--- PROBLEM REQUIREMENTS ---
Examine each line of the data, and copy the ones containing "appeared".

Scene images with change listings
-*-

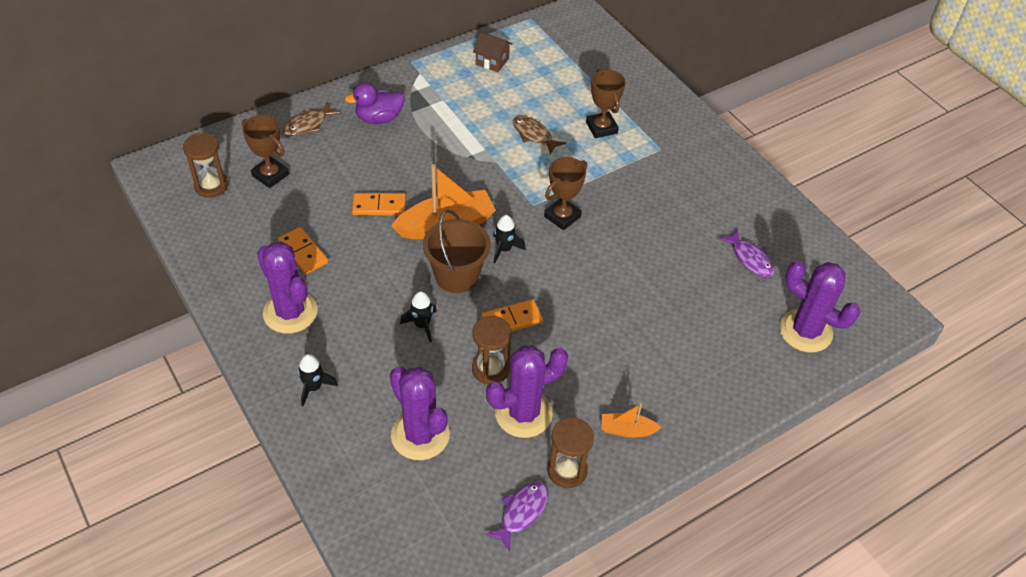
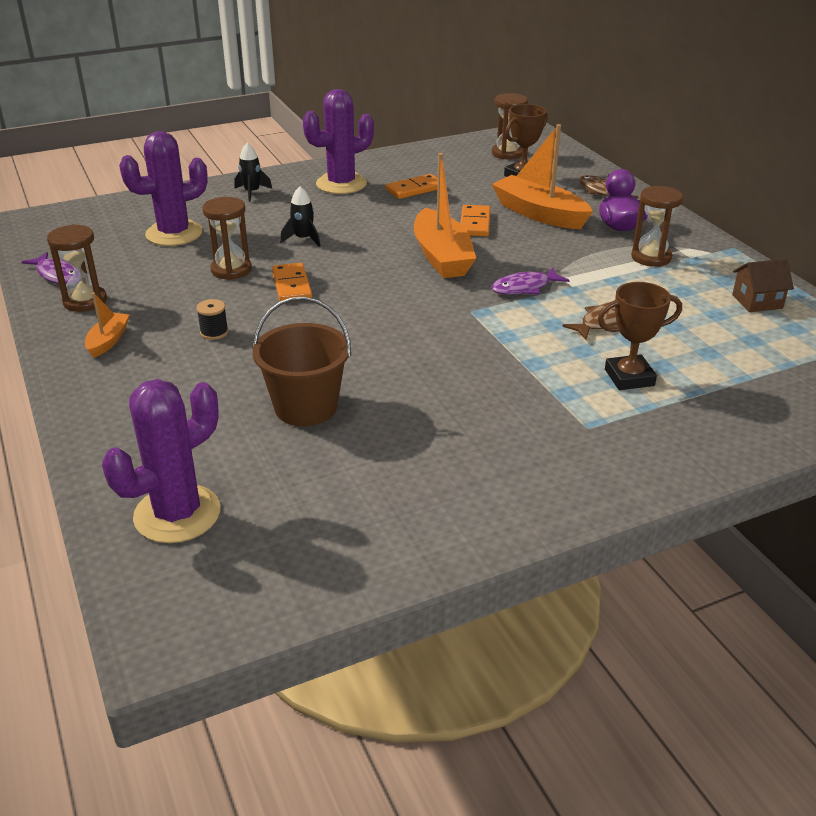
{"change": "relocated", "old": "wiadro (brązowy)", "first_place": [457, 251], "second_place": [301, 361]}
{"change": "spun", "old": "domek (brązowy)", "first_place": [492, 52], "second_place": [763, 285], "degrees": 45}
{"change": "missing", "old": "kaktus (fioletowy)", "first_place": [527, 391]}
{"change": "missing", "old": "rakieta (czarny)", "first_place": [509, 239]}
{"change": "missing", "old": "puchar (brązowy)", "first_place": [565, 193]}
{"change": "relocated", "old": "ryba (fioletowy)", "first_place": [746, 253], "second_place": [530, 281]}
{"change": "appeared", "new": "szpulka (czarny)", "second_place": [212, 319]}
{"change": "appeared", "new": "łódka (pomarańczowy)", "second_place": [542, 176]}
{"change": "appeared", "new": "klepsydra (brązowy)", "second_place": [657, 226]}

-*-

--- OUTPUT FOR THIS TASK ---
{"change": "appeared", "new": "szpulka (czarny)", "second_place": [212, 319]}
{"change": "appeared", "new": "łódka (pomarańczowy)", "second_place": [542, 176]}
{"change": "appeared", "new": "klepsydra (brązowy)", "second_place": [657, 226]}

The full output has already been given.